Material provided ▸
——
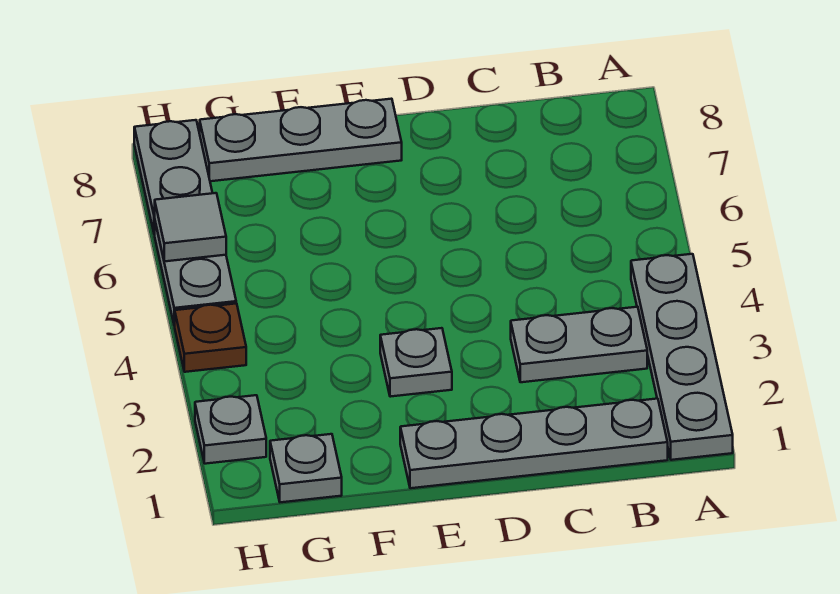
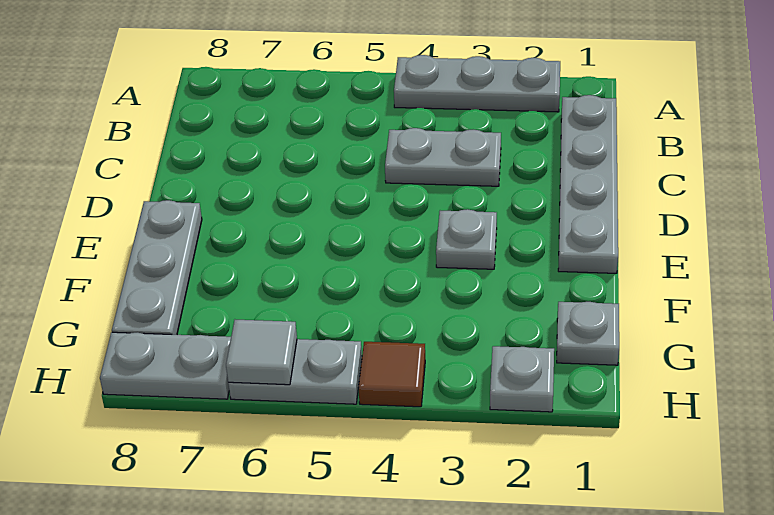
grey plate A1:A4 level 1 -> grey plate A2:A4 level 1
grey plate B3:C3 level 1 -> grey plate C3:C4 level 1
brown plate H4 level 1 -> brown tile H4 level 1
——
Task prompt ▸
All of the data above needs to be retyped exactly, with the pictures removed.

Exercise output ▸
grey plate A1:A4 level 1 -> grey plate A2:A4 level 1
grey plate B3:C3 level 1 -> grey plate C3:C4 level 1
brown plate H4 level 1 -> brown tile H4 level 1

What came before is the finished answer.